* _Image comparison data_:
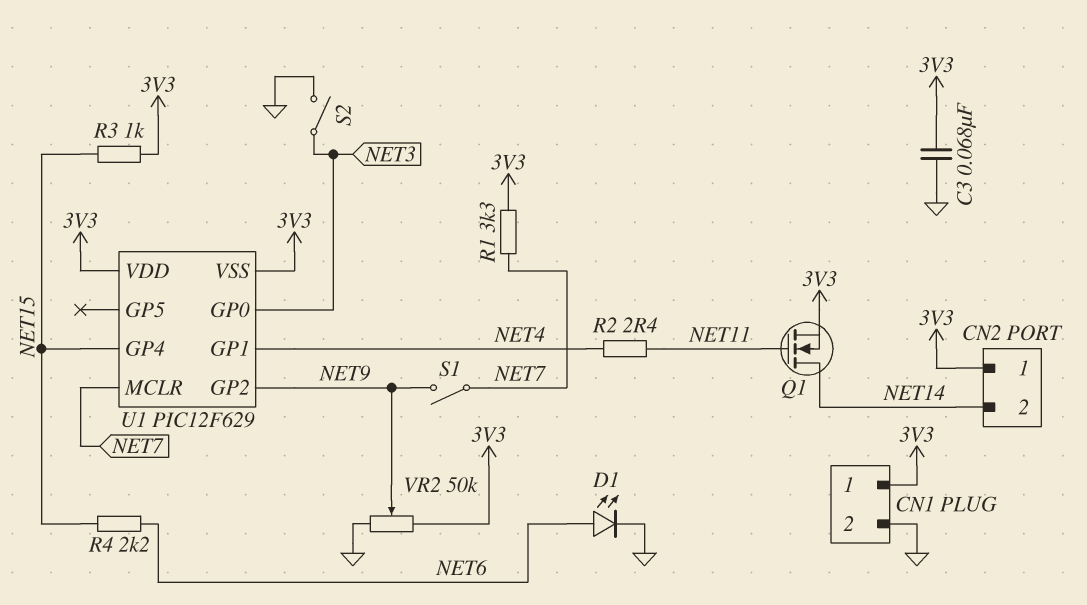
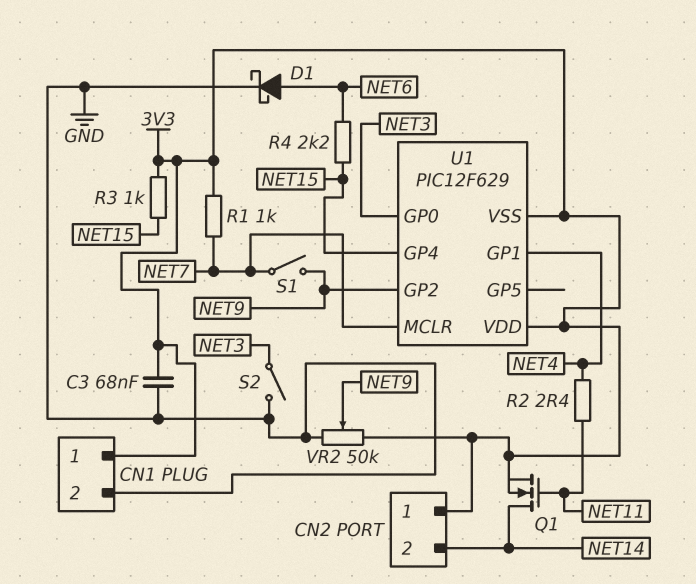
D1: LED (A NET6, K GND) -> schottky (A NET6, K GND)
R1: 3.3k (3V3, NET7) -> 1k (3V3, NET7)

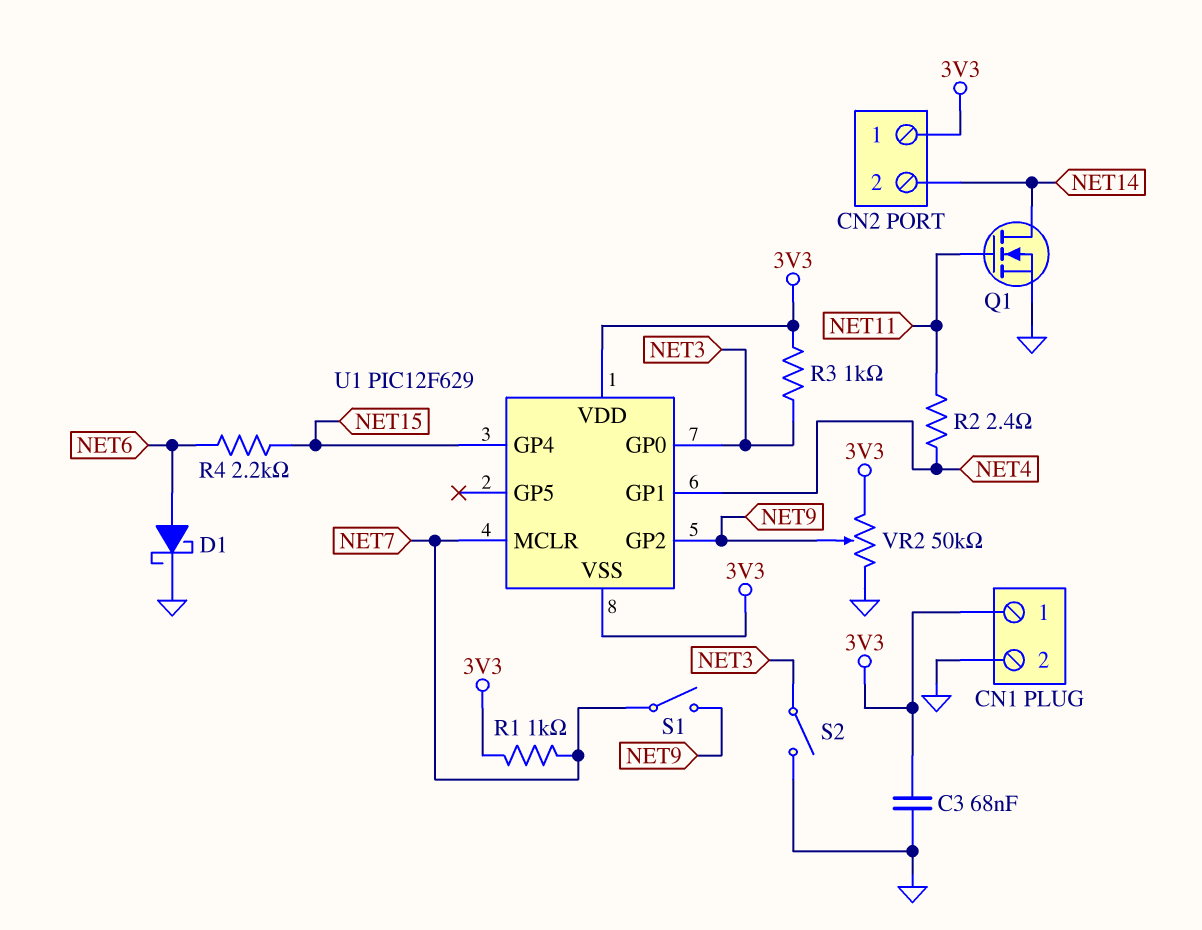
Q1: NMOS (G NET11, D NET14, S 3V3) -> NMOS (G NET11, D NET14, S GND)
R3: 1k (3V3, NET15) -> 1k (3V3, NET3)

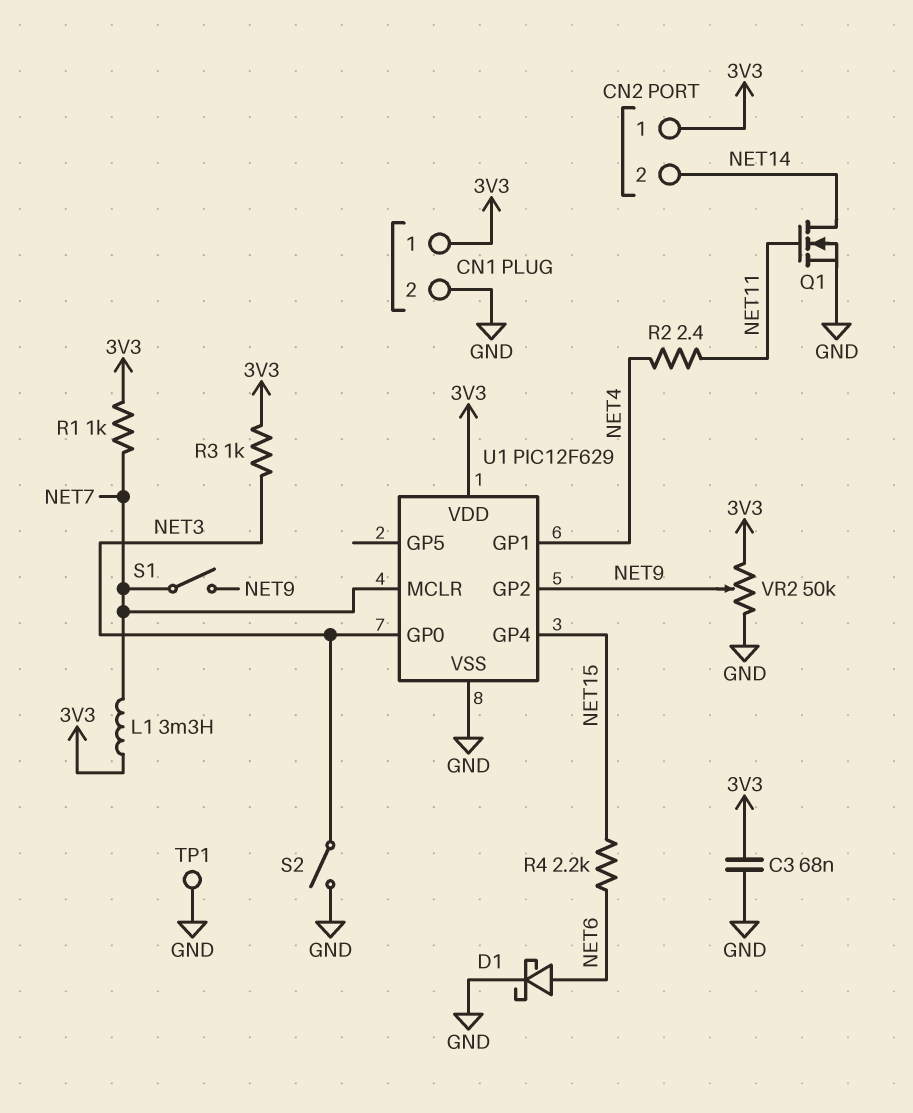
L1: none -> 3.3mH (3V3, NET7)
TP1: none -> test point (GND)
U1 pin VSS: 3V3 -> GND

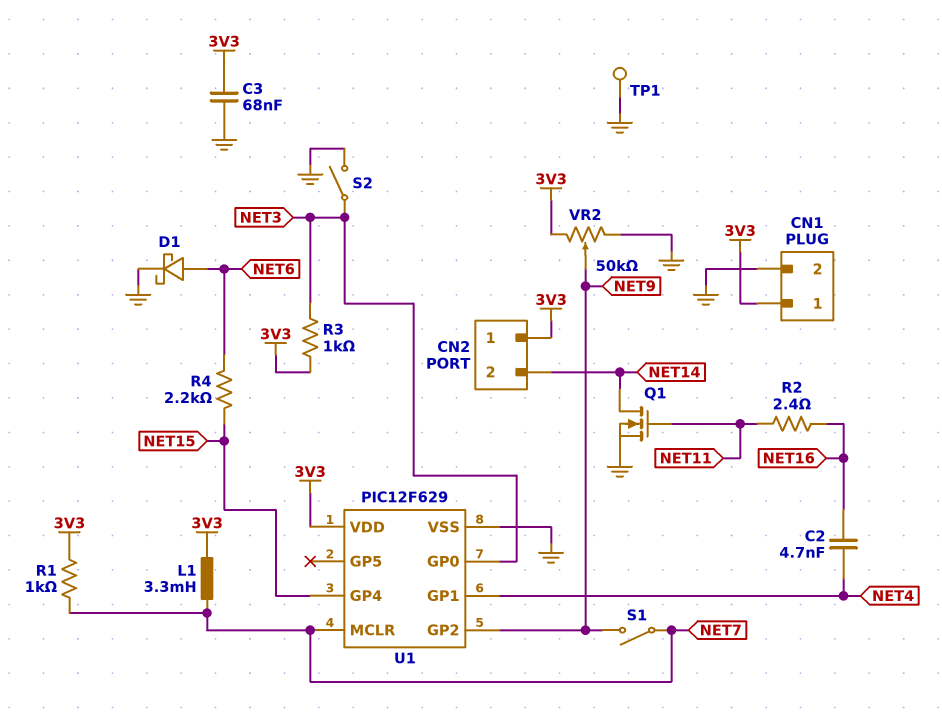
C2: none -> 4.7nF (NET4, NET16)
R2: 2.4 (NET4, NET11) -> 2.4 (NET11, NET16)

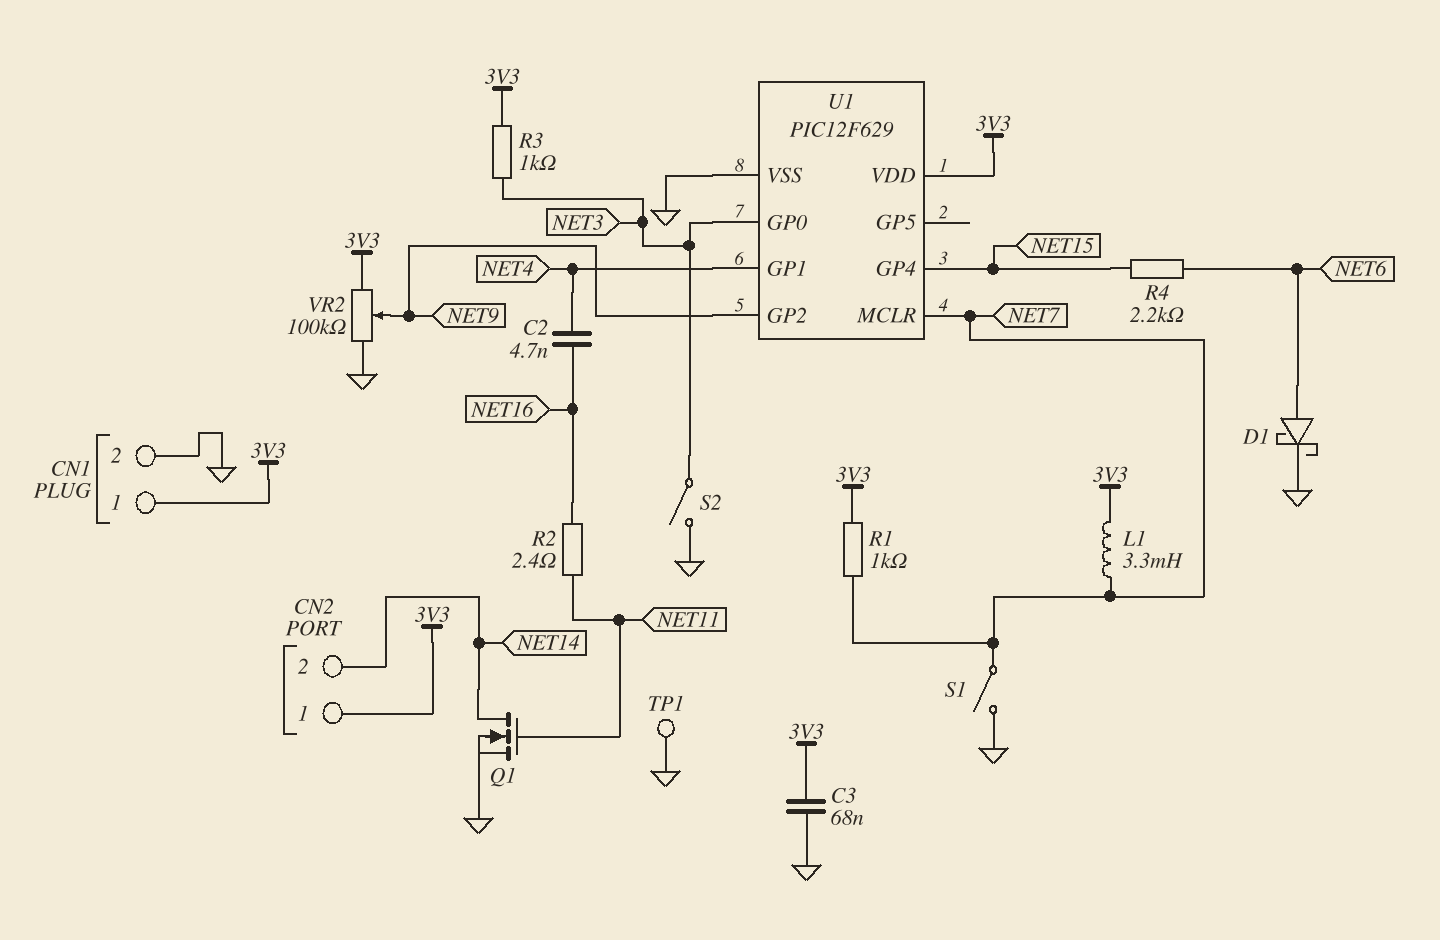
S1: switch (NET7, NET9) -> switch (GND, NET7)
VR2: 50k (3V3, GND, wiper NET9) -> 100k (3V3, GND, wiper NET9)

* _Exercise goal_: Your reply must consist solely of the number of lines in the data that contain the word "none".

* _Response_: 3